■ **INPUT DATA**
⁂

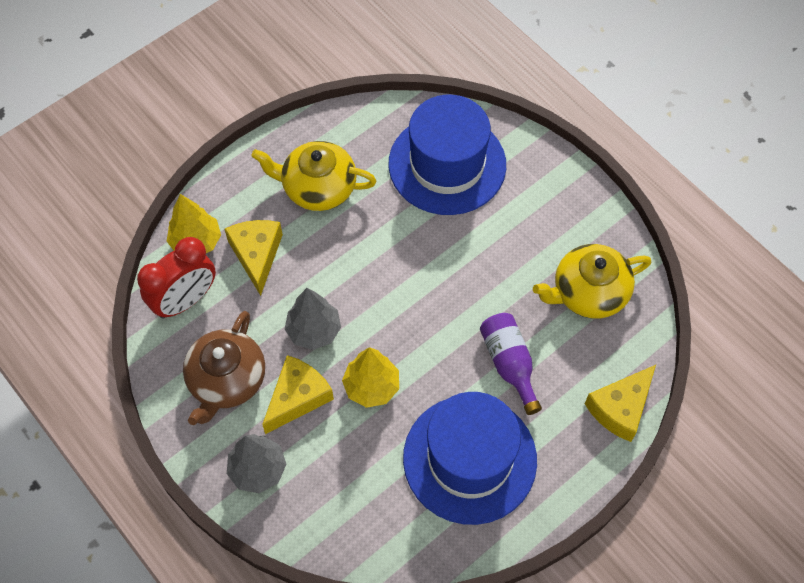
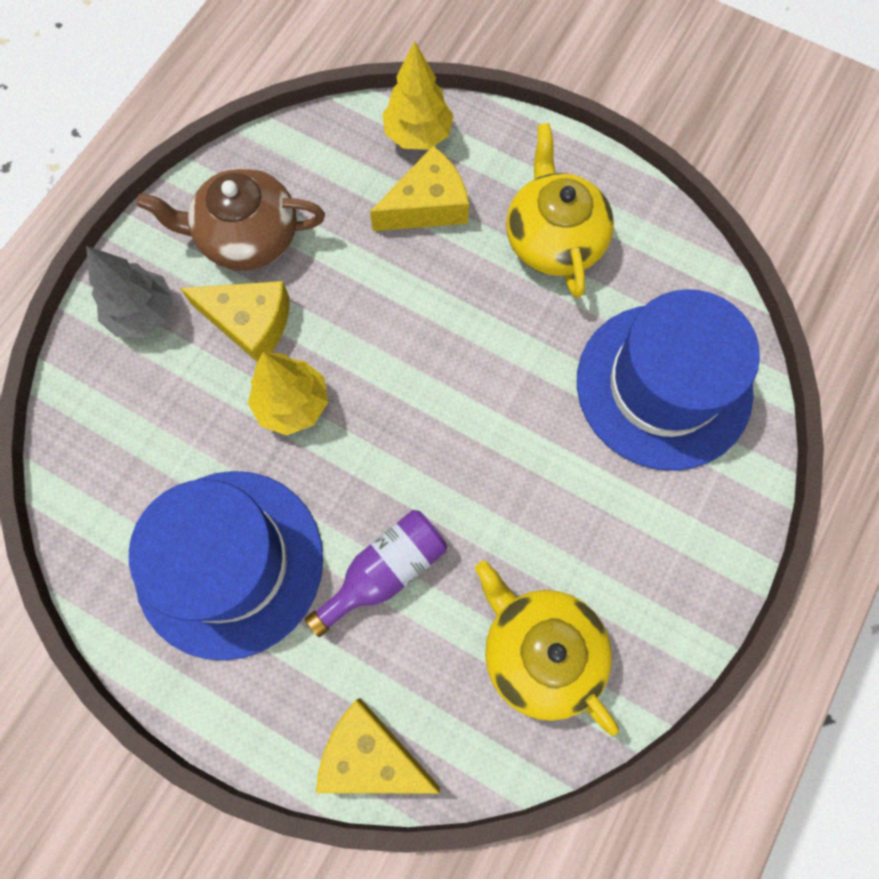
camera: 70 degrees right, 10 degrees up
(185, 300) = (336, 154): red clock -> none
(314, 331) = (346, 308): grey tree -> none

⁂

■ **WORK INSTRUCTIONS**
Wherever the word "none" occurs in the data, copy that whole line.

■ **WRITTEN SOLUTION**
(185, 300) = (336, 154): red clock -> none
(314, 331) = (346, 308): grey tree -> none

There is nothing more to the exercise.